# [WHAT YOU HAVE TO DO]
Lines before the one containing "RFID3 pin VCC: none -> 5V" are left out; output the rest of the data exactly, through the final line.
START INFORMATION PROVIDED
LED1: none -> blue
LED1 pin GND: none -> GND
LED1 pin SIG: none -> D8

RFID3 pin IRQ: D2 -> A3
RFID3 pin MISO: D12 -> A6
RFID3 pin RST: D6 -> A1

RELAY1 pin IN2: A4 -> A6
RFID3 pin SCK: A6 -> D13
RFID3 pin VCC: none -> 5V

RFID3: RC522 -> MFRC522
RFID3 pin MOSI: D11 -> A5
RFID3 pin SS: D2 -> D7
END INFORMATION PROVIDED
# [TASK ANSWER]
RFID3 pin VCC: none -> 5V

RFID3: RC522 -> MFRC522
RFID3 pin MOSI: D11 -> A5
RFID3 pin SS: D2 -> D7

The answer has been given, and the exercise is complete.